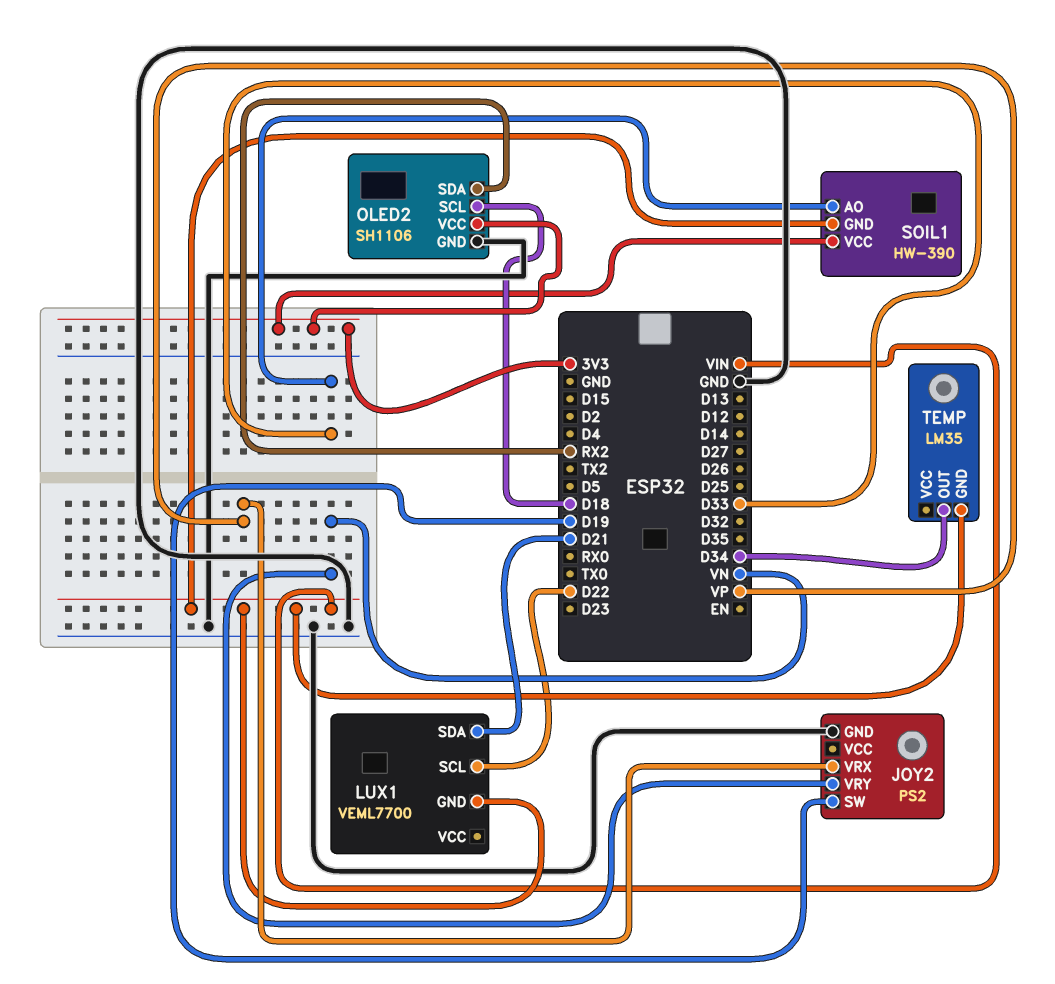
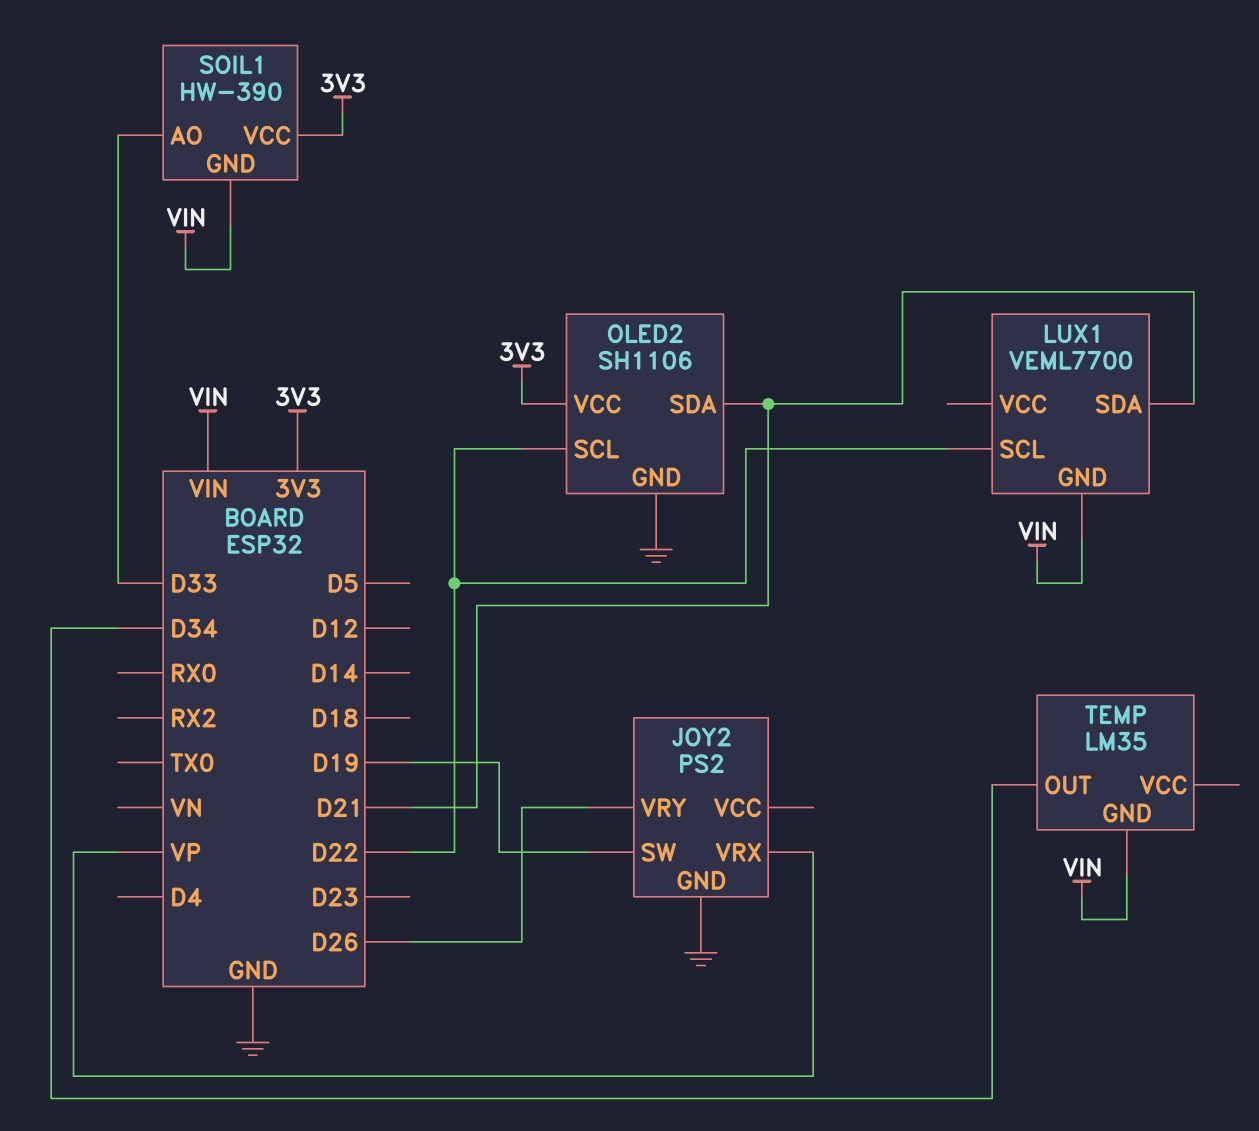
JOY2 pin VRY: VN -> D26
OLED2 pin SCL: D18 -> D22
OLED2 pin SDA: RX2 -> D21

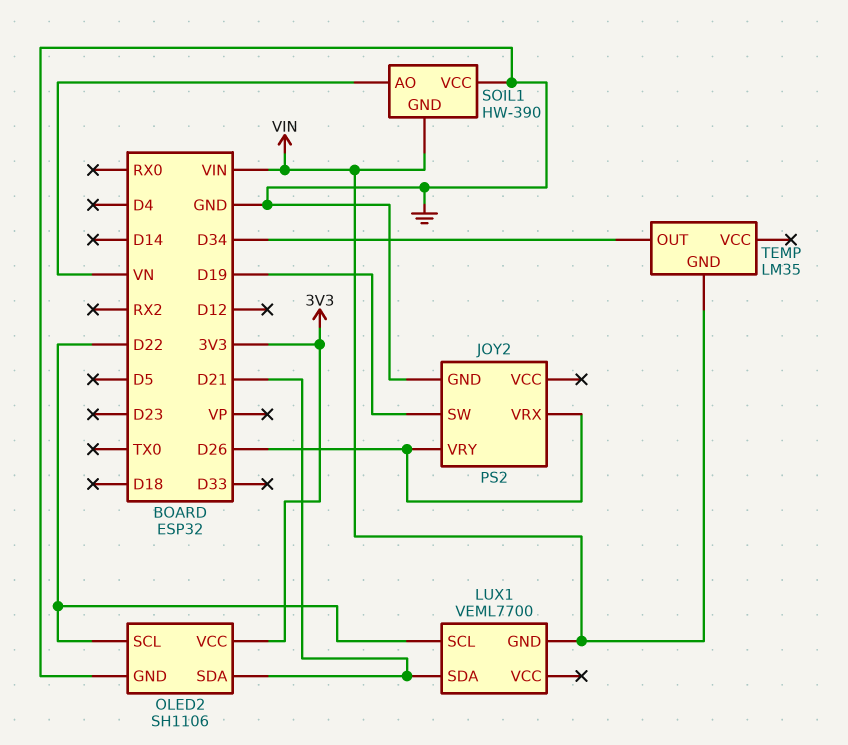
JOY2 pin VRX: VP -> D26
SOIL1 pin AO: D33 -> VN
SOIL1 pin VCC: 3V3 -> GND

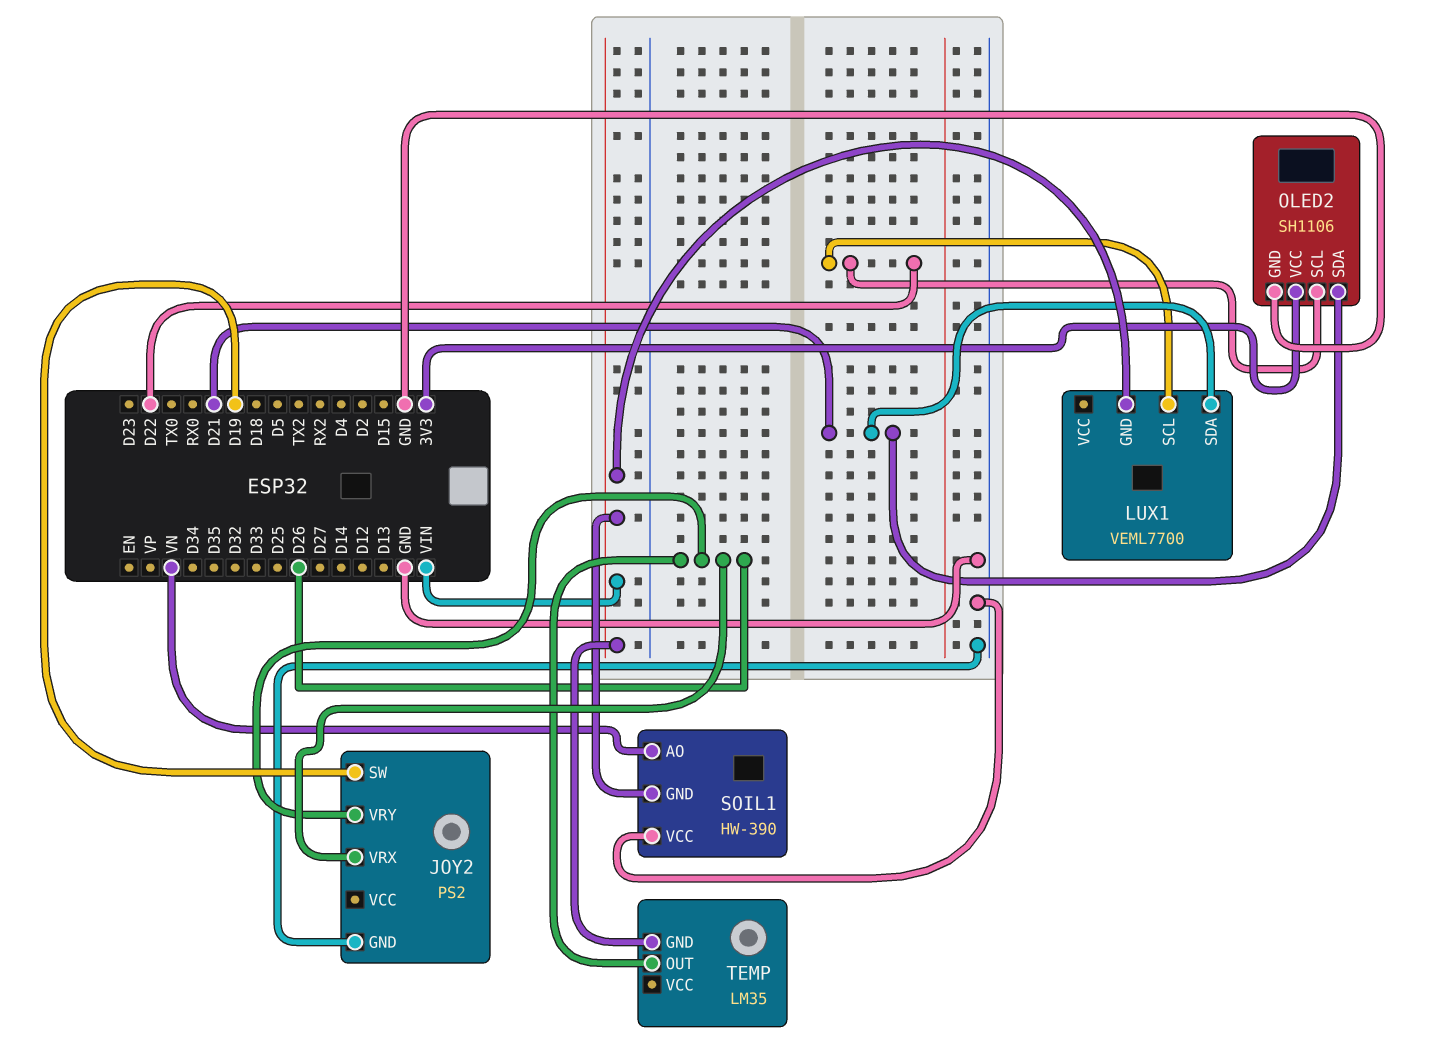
TEMP pin OUT: D34 -> D26

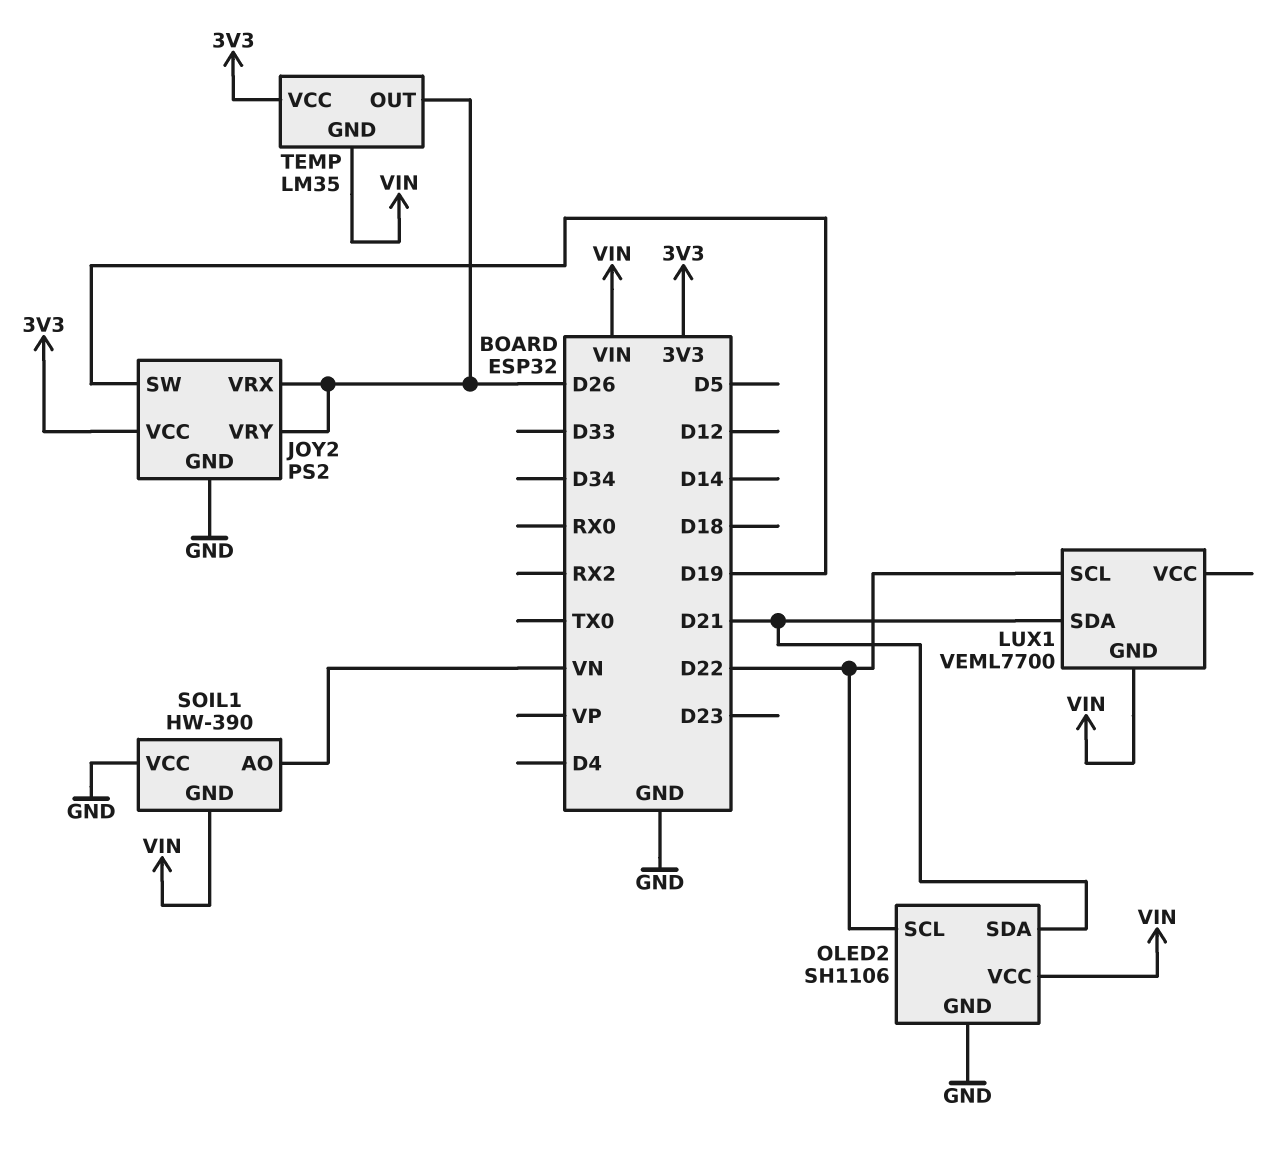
JOY2 pin VCC: none -> 3V3
OLED2 pin VCC: 3V3 -> VIN
TEMP pin VCC: none -> 3V3

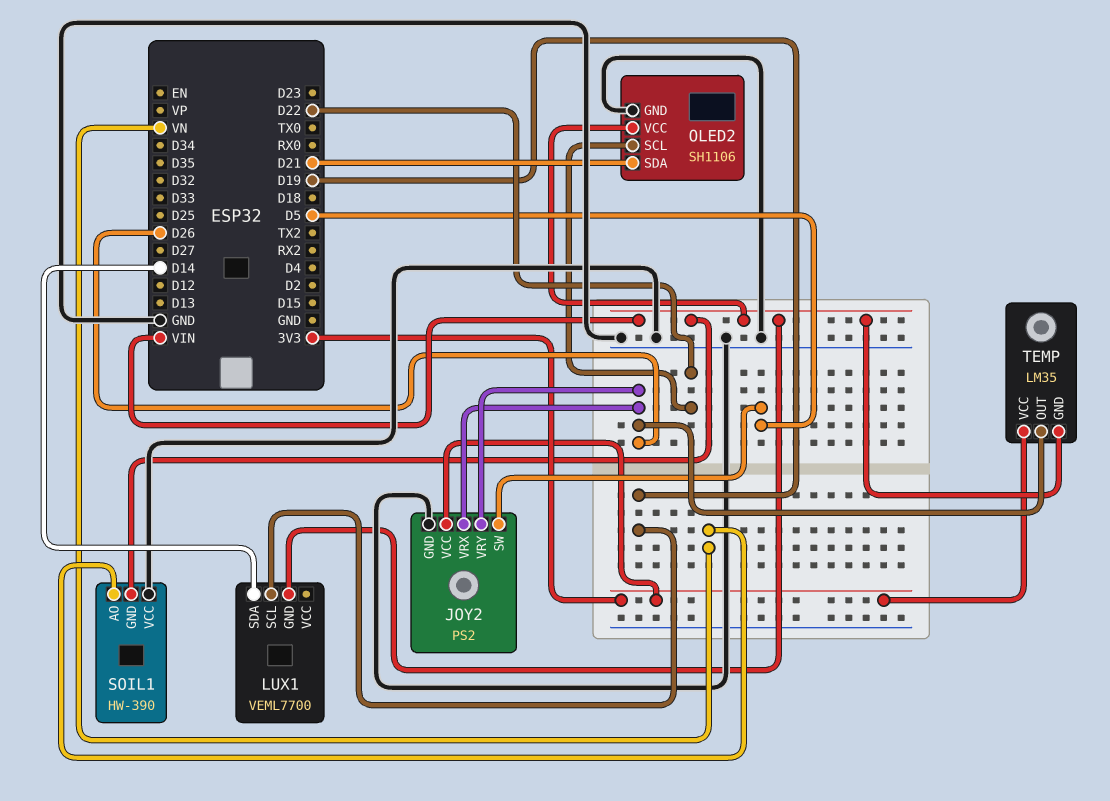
JOY2 pin SW: D19 -> D5
LUX1 pin SCL: D22 -> D19
LUX1 pin SDA: D21 -> D14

+===+

▶ **DIRECTIONS**
Whenever the word "TEMP" appears in a line of the listing, report that line.

▶ **TASK SOLUTION**
TEMP pin OUT: D34 -> D26
TEMP pin VCC: none -> 3V3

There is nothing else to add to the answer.